- Working data:

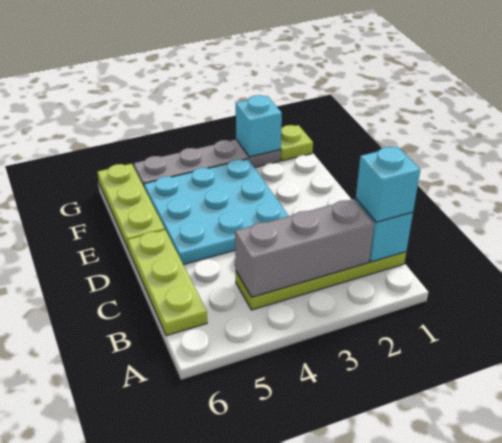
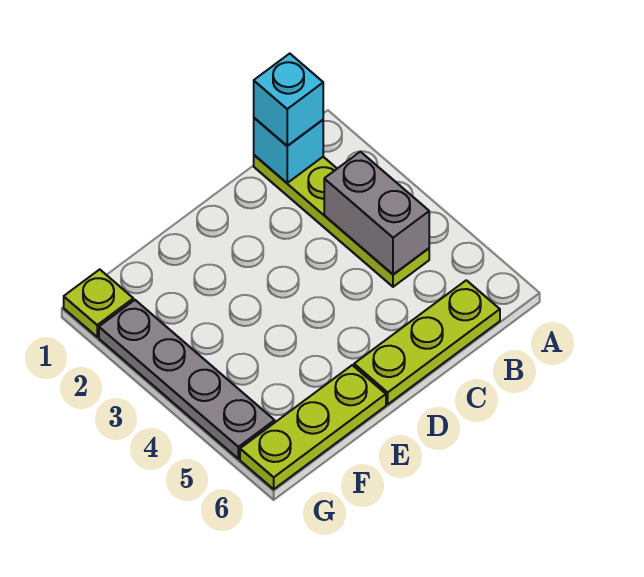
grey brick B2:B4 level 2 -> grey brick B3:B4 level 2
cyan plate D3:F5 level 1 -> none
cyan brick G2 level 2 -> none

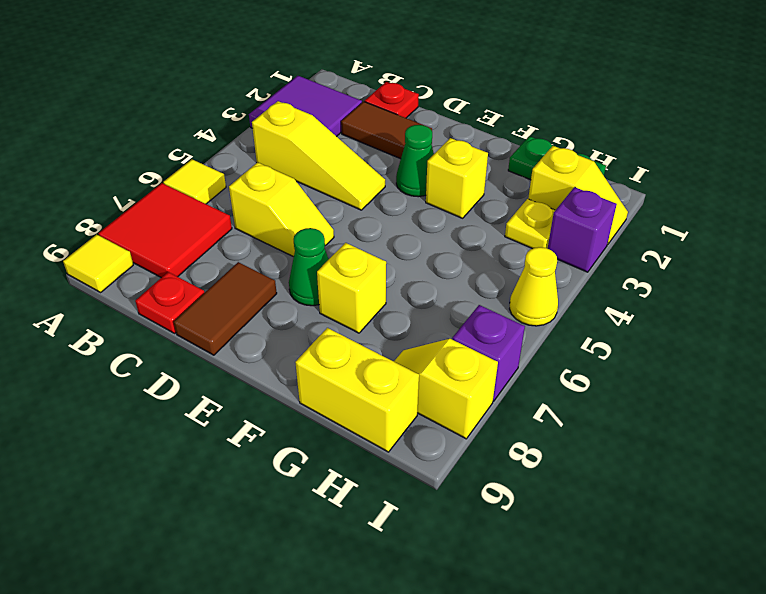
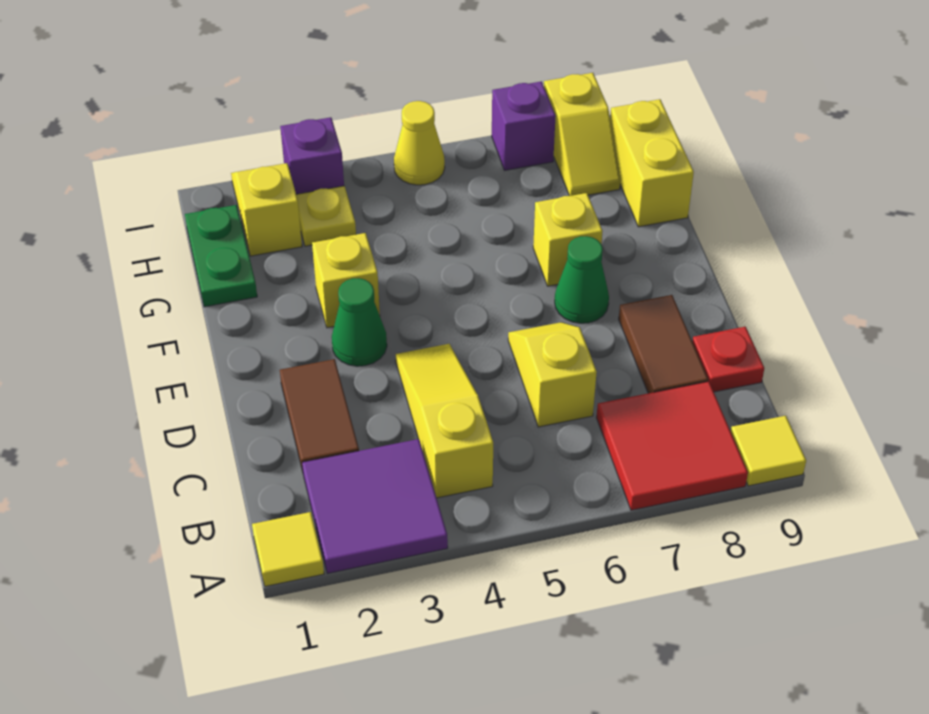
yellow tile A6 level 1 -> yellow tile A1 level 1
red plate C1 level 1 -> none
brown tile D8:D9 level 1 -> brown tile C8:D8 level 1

- Action item:
Pick out all lines from the data above in which the word "brick" appears.

- Your solution:
grey brick B2:B4 level 2 -> grey brick B3:B4 level 2
cyan brick G2 level 2 -> none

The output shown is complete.